*** EXERCISE DATA Section Begins ***
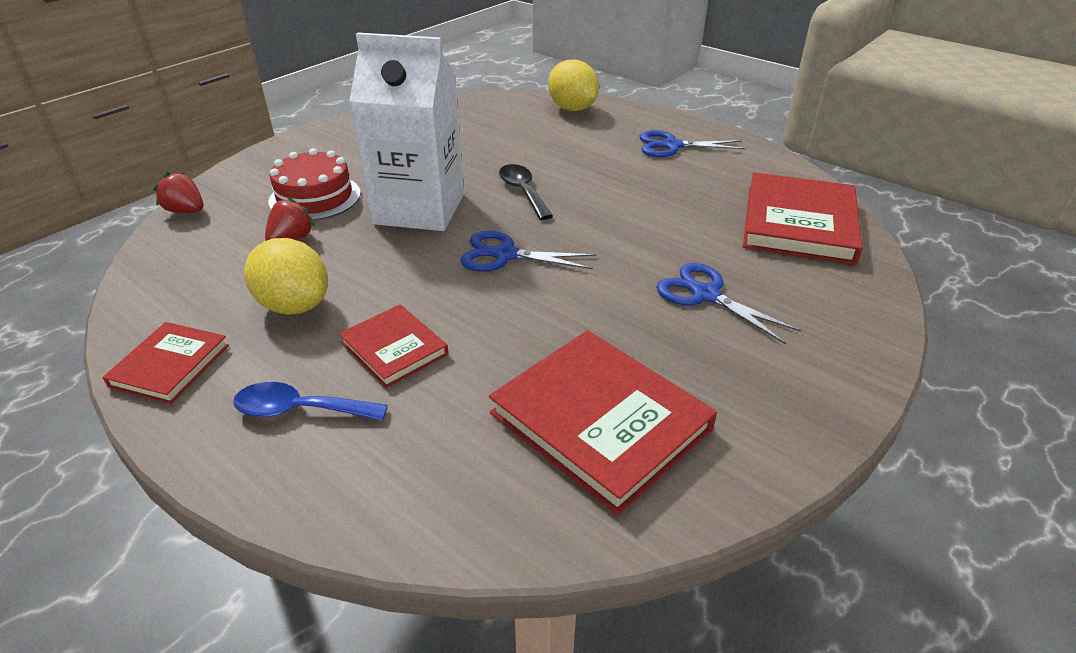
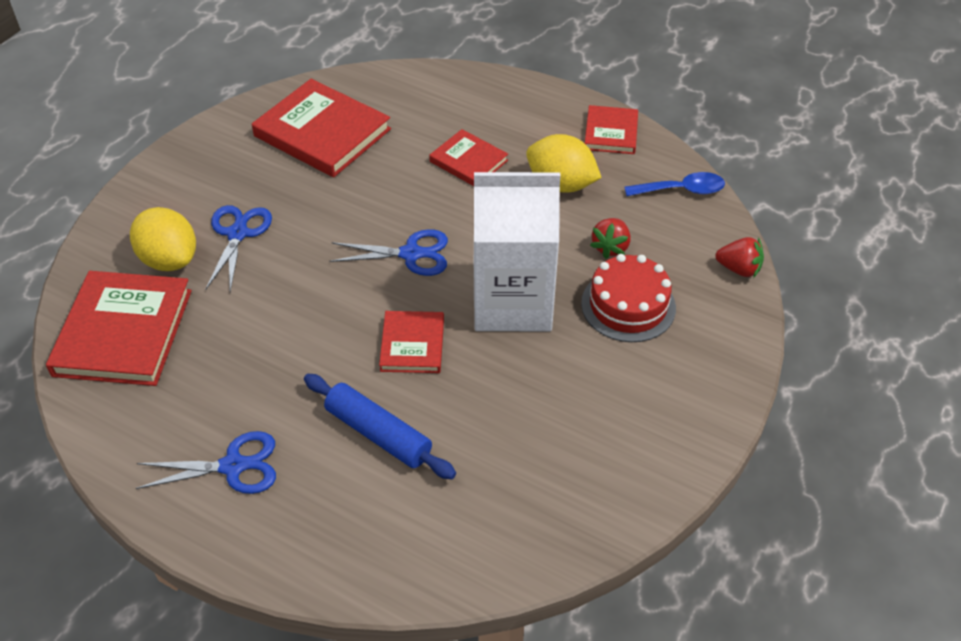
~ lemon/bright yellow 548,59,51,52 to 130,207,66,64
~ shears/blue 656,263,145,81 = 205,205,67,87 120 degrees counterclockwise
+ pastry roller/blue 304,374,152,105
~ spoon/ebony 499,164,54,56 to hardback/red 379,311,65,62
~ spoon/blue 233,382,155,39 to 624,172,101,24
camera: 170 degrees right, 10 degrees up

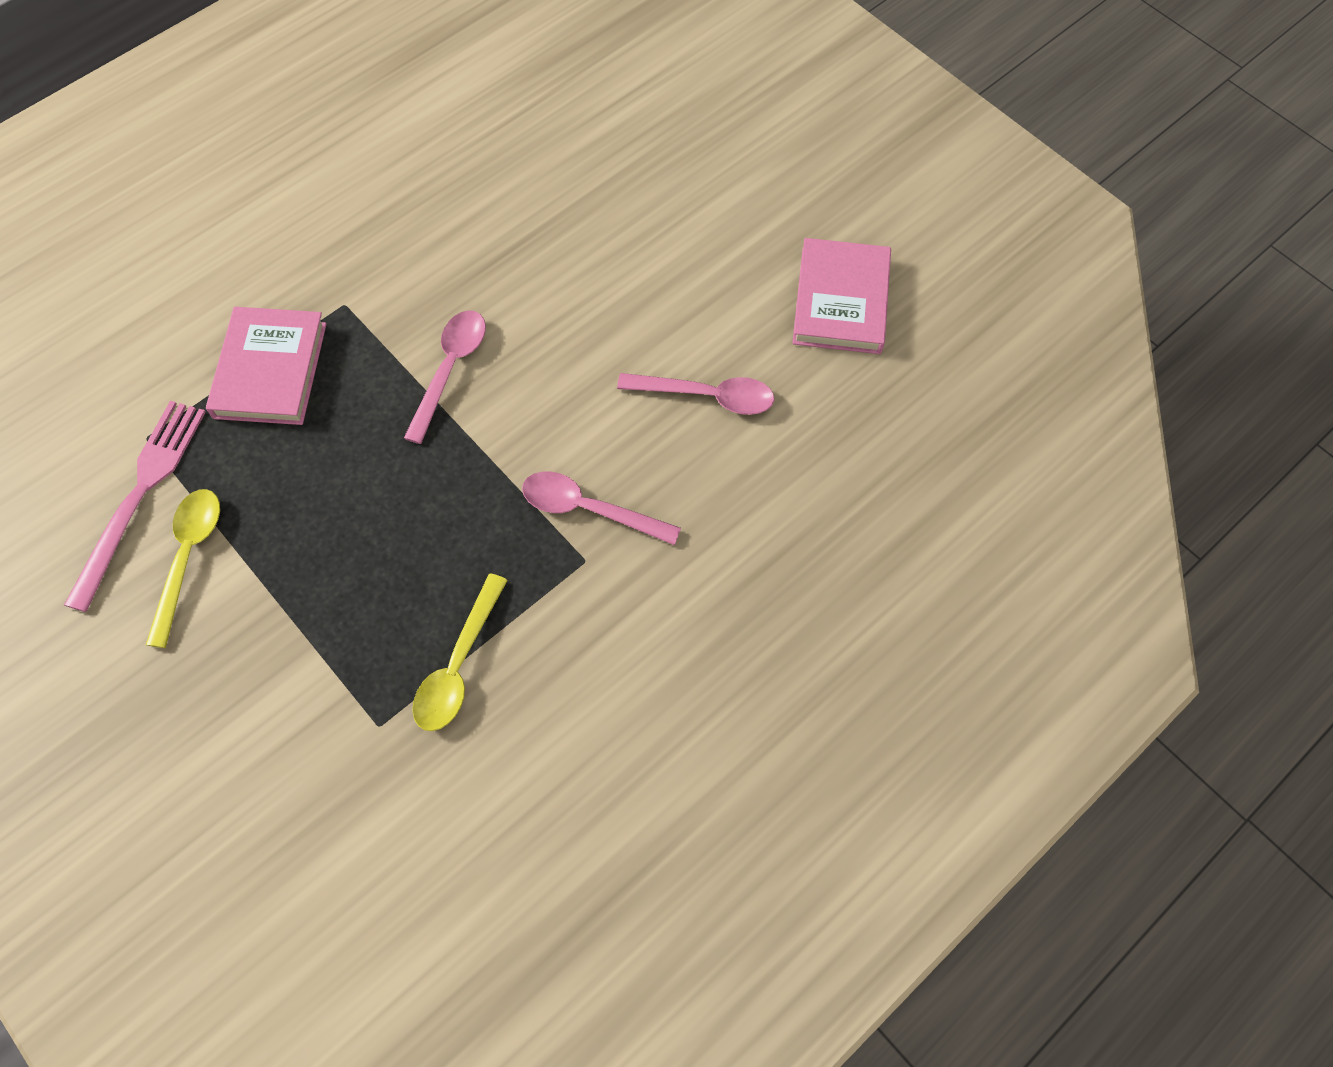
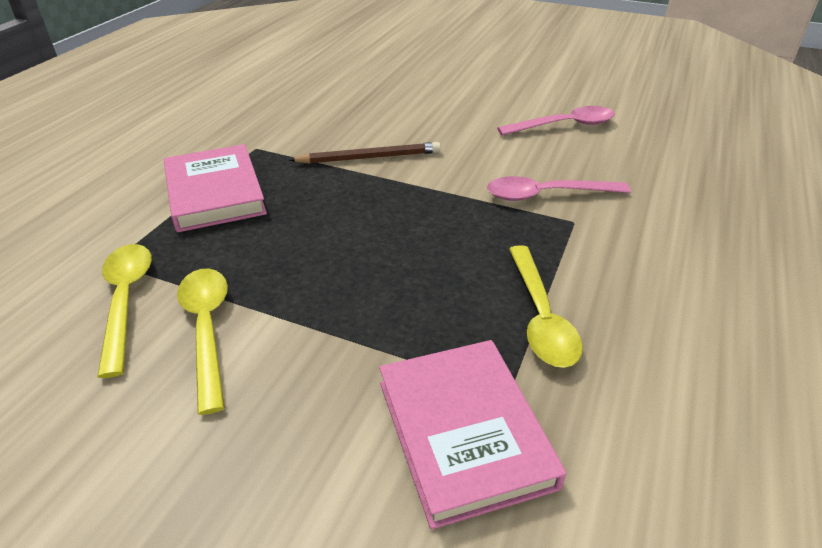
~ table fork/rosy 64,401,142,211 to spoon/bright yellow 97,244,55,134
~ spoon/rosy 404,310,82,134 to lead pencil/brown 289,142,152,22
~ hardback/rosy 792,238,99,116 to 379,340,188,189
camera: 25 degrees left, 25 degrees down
*** EXERCISE DATA Section Ends ***
*** EXERCISE DATA Section Begins ***
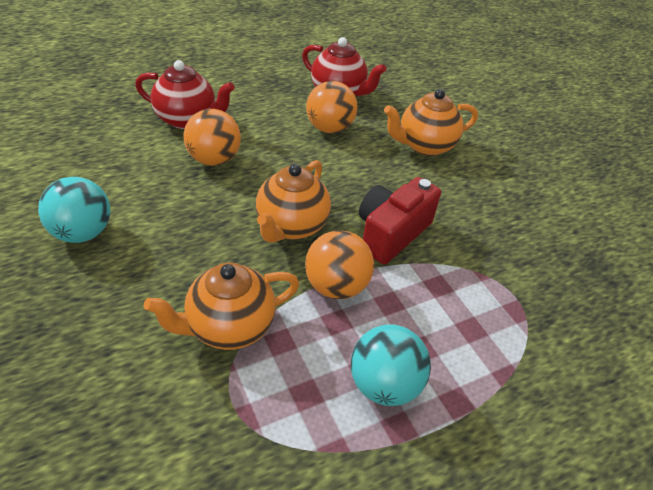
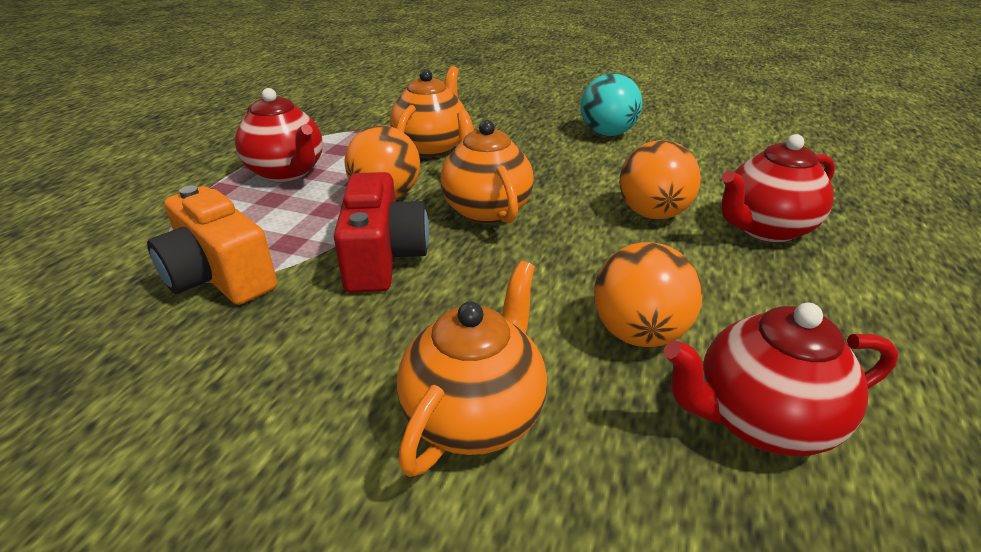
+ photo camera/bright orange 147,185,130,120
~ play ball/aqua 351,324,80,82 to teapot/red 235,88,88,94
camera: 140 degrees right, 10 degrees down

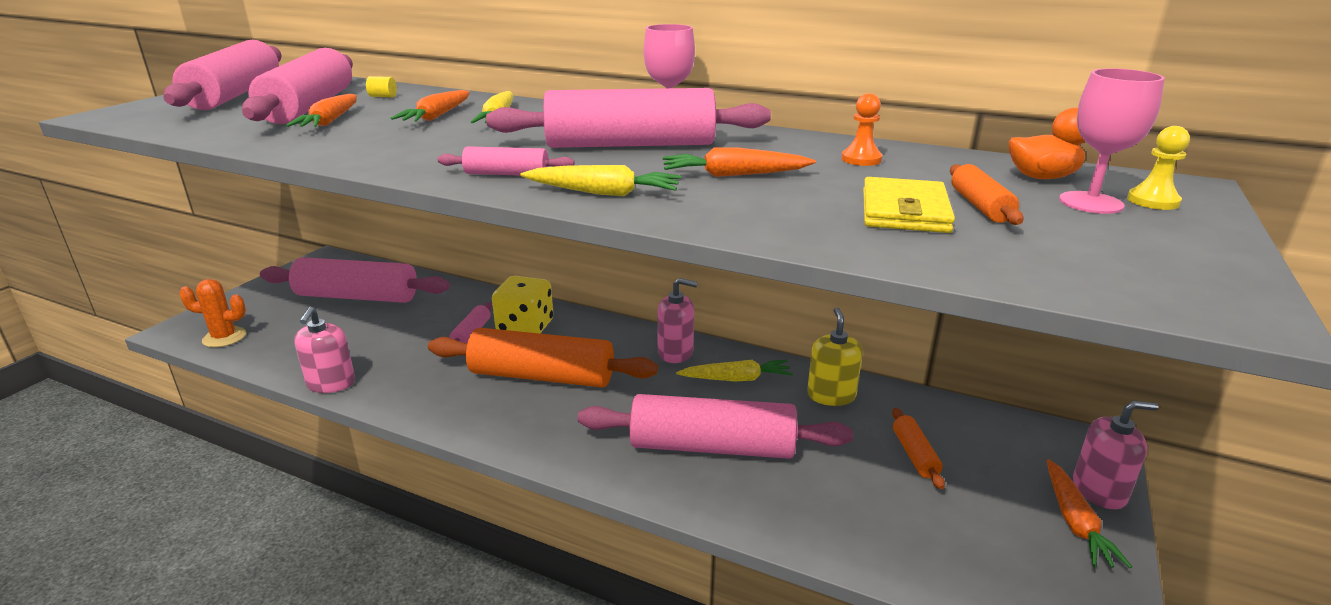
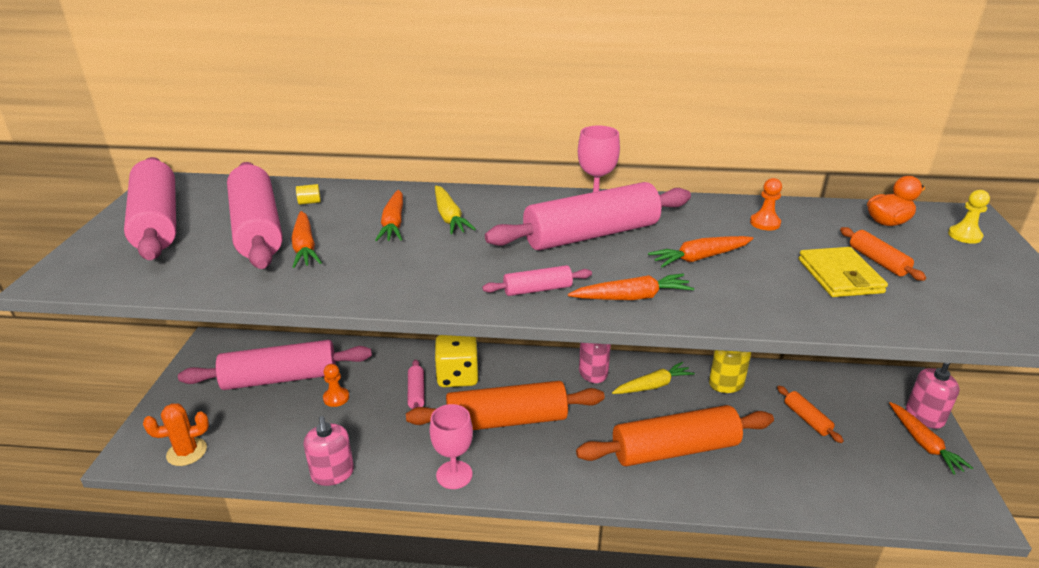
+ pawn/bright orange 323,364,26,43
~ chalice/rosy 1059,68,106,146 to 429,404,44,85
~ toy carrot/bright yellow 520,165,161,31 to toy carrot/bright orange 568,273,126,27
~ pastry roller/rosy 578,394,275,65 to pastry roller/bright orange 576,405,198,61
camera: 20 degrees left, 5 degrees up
*** EXERCISE DATA Section Ends ***
● **WHAT IS REQUIRED**
Scan the records above for the string "blue", and copy every line where it turns up.

● **EXERCISE OUTPUT**
~ shears/blue 656,263,145,81 = 205,205,67,87 120 degrees counterclockwise
+ pastry roller/blue 304,374,152,105
~ spoon/blue 233,382,155,39 to 624,172,101,24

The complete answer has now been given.